- _MATERIAL SHOWN_
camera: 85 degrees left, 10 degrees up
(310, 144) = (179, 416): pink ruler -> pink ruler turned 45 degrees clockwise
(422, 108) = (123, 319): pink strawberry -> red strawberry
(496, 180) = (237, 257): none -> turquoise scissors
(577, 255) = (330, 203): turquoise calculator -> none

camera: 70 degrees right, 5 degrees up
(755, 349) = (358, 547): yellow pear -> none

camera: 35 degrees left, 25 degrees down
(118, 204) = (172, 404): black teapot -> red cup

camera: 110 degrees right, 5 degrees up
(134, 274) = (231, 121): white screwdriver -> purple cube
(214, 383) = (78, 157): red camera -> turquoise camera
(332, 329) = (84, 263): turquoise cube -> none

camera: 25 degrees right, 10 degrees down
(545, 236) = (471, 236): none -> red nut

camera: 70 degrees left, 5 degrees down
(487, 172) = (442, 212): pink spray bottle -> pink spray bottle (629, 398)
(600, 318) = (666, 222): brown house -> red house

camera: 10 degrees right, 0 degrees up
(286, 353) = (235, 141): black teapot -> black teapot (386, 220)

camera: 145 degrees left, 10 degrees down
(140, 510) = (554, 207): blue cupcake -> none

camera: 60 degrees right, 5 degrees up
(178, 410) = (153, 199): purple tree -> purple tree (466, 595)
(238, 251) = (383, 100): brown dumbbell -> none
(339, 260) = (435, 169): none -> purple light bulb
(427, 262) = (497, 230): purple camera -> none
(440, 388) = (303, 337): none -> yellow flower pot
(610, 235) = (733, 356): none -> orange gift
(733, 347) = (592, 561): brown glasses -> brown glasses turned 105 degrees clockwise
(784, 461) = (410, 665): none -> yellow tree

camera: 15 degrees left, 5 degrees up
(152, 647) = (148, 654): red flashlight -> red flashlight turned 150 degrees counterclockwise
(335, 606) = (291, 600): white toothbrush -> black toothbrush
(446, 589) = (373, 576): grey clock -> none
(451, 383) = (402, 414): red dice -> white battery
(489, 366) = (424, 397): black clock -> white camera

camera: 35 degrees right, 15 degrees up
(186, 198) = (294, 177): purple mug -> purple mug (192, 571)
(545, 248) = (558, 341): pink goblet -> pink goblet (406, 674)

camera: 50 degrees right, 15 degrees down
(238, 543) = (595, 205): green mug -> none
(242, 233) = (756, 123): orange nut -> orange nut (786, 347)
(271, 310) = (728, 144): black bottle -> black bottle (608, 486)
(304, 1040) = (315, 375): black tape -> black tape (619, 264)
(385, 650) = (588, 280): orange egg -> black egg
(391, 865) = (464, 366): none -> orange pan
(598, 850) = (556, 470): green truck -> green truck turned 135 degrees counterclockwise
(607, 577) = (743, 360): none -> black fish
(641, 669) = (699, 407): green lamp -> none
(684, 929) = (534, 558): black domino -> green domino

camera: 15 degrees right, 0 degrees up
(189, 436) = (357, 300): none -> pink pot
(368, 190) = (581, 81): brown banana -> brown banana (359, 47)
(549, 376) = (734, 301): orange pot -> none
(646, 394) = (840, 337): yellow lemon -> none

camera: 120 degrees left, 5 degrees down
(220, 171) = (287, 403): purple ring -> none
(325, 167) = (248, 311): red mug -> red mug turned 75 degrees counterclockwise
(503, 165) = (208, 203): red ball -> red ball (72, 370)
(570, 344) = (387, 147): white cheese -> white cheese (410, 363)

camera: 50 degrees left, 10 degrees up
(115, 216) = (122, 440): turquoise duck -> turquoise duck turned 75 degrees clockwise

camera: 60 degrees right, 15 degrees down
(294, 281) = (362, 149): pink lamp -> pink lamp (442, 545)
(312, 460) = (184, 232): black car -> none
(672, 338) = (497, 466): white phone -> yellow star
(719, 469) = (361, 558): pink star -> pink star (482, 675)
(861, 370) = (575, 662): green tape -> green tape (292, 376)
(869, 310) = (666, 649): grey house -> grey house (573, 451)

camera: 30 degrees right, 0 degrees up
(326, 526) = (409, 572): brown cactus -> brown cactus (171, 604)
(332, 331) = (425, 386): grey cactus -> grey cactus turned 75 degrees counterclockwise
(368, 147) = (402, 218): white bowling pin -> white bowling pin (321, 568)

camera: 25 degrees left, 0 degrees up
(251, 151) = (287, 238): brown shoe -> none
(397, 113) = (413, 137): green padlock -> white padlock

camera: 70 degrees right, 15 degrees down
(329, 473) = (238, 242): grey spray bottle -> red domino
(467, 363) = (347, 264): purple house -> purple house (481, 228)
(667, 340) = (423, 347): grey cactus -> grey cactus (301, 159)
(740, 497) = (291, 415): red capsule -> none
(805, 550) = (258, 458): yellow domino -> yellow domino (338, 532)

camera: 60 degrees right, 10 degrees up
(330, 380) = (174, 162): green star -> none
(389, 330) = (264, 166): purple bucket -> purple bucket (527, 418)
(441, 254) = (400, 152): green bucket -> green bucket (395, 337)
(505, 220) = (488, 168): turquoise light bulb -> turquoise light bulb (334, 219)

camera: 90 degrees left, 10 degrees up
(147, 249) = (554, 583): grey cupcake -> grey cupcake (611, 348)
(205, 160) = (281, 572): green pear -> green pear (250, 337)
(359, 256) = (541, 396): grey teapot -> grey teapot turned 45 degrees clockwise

- _EXERCISE AIM_
Every record above must appear again in the answer, unchanged.

- _RESULT OF THE EXERCISE_
camera: 85 degrees left, 10 degrees up
(310, 144) = (179, 416): pink ruler -> pink ruler turned 45 degrees clockwise
(422, 108) = (123, 319): pink strawberry -> red strawberry
(496, 180) = (237, 257): none -> turquoise scissors
(577, 255) = (330, 203): turquoise calculator -> none

camera: 70 degrees right, 5 degrees up
(755, 349) = (358, 547): yellow pear -> none

camera: 35 degrees left, 25 degrees down
(118, 204) = (172, 404): black teapot -> red cup

camera: 110 degrees right, 5 degrees up
(134, 274) = (231, 121): white screwdriver -> purple cube
(214, 383) = (78, 157): red camera -> turquoise camera
(332, 329) = (84, 263): turquoise cube -> none

camera: 25 degrees right, 10 degrees down
(545, 236) = (471, 236): none -> red nut

camera: 70 degrees left, 5 degrees down
(487, 172) = (442, 212): pink spray bottle -> pink spray bottle (629, 398)
(600, 318) = (666, 222): brown house -> red house

camera: 10 degrees right, 0 degrees up
(286, 353) = (235, 141): black teapot -> black teapot (386, 220)

camera: 145 degrees left, 10 degrees down
(140, 510) = (554, 207): blue cupcake -> none

camera: 60 degrees right, 5 degrees up
(178, 410) = (153, 199): purple tree -> purple tree (466, 595)
(238, 251) = (383, 100): brown dumbbell -> none
(339, 260) = (435, 169): none -> purple light bulb
(427, 262) = (497, 230): purple camera -> none
(440, 388) = (303, 337): none -> yellow flower pot
(610, 235) = (733, 356): none -> orange gift
(733, 347) = (592, 561): brown glasses -> brown glasses turned 105 degrees clockwise
(784, 461) = (410, 665): none -> yellow tree

camera: 15 degrees left, 5 degrees up
(152, 647) = (148, 654): red flashlight -> red flashlight turned 150 degrees counterclockwise
(335, 606) = (291, 600): white toothbrush -> black toothbrush
(446, 589) = (373, 576): grey clock -> none
(451, 383) = (402, 414): red dice -> white battery
(489, 366) = (424, 397): black clock -> white camera

camera: 35 degrees right, 15 degrees up
(186, 198) = (294, 177): purple mug -> purple mug (192, 571)
(545, 248) = (558, 341): pink goblet -> pink goblet (406, 674)

camera: 50 degrees right, 15 degrees down
(238, 543) = (595, 205): green mug -> none
(242, 233) = (756, 123): orange nut -> orange nut (786, 347)
(271, 310) = (728, 144): black bottle -> black bottle (608, 486)
(304, 1040) = (315, 375): black tape -> black tape (619, 264)
(385, 650) = (588, 280): orange egg -> black egg
(391, 865) = (464, 366): none -> orange pan
(598, 850) = (556, 470): green truck -> green truck turned 135 degrees counterclockwise
(607, 577) = (743, 360): none -> black fish
(641, 669) = (699, 407): green lamp -> none
(684, 929) = (534, 558): black domino -> green domino

camera: 15 degrees right, 0 degrees up
(189, 436) = (357, 300): none -> pink pot
(368, 190) = (581, 81): brown banana -> brown banana (359, 47)
(549, 376) = (734, 301): orange pot -> none
(646, 394) = (840, 337): yellow lemon -> none

camera: 120 degrees left, 5 degrees down
(220, 171) = (287, 403): purple ring -> none
(325, 167) = (248, 311): red mug -> red mug turned 75 degrees counterclockwise
(503, 165) = (208, 203): red ball -> red ball (72, 370)
(570, 344) = (387, 147): white cheese -> white cheese (410, 363)

camera: 50 degrees left, 10 degrees up
(115, 216) = (122, 440): turquoise duck -> turquoise duck turned 75 degrees clockwise

camera: 60 degrees right, 15 degrees down
(294, 281) = (362, 149): pink lamp -> pink lamp (442, 545)
(312, 460) = (184, 232): black car -> none
(672, 338) = (497, 466): white phone -> yellow star
(719, 469) = (361, 558): pink star -> pink star (482, 675)
(861, 370) = (575, 662): green tape -> green tape (292, 376)
(869, 310) = (666, 649): grey house -> grey house (573, 451)

camera: 30 degrees right, 0 degrees up
(326, 526) = (409, 572): brown cactus -> brown cactus (171, 604)
(332, 331) = (425, 386): grey cactus -> grey cactus turned 75 degrees counterclockwise
(368, 147) = (402, 218): white bowling pin -> white bowling pin (321, 568)

camera: 25 degrees left, 0 degrees up
(251, 151) = (287, 238): brown shoe -> none
(397, 113) = (413, 137): green padlock -> white padlock

camera: 70 degrees right, 15 degrees down
(329, 473) = (238, 242): grey spray bottle -> red domino
(467, 363) = (347, 264): purple house -> purple house (481, 228)
(667, 340) = (423, 347): grey cactus -> grey cactus (301, 159)
(740, 497) = (291, 415): red capsule -> none
(805, 550) = (258, 458): yellow domino -> yellow domino (338, 532)

camera: 60 degrees right, 10 degrees up
(330, 380) = (174, 162): green star -> none
(389, 330) = (264, 166): purple bucket -> purple bucket (527, 418)
(441, 254) = (400, 152): green bucket -> green bucket (395, 337)
(505, 220) = (488, 168): turquoise light bulb -> turquoise light bulb (334, 219)

camera: 90 degrees left, 10 degrees up
(147, 249) = (554, 583): grey cupcake -> grey cupcake (611, 348)
(205, 160) = (281, 572): green pear -> green pear (250, 337)
(359, 256) = (541, 396): grey teapot -> grey teapot turned 45 degrees clockwise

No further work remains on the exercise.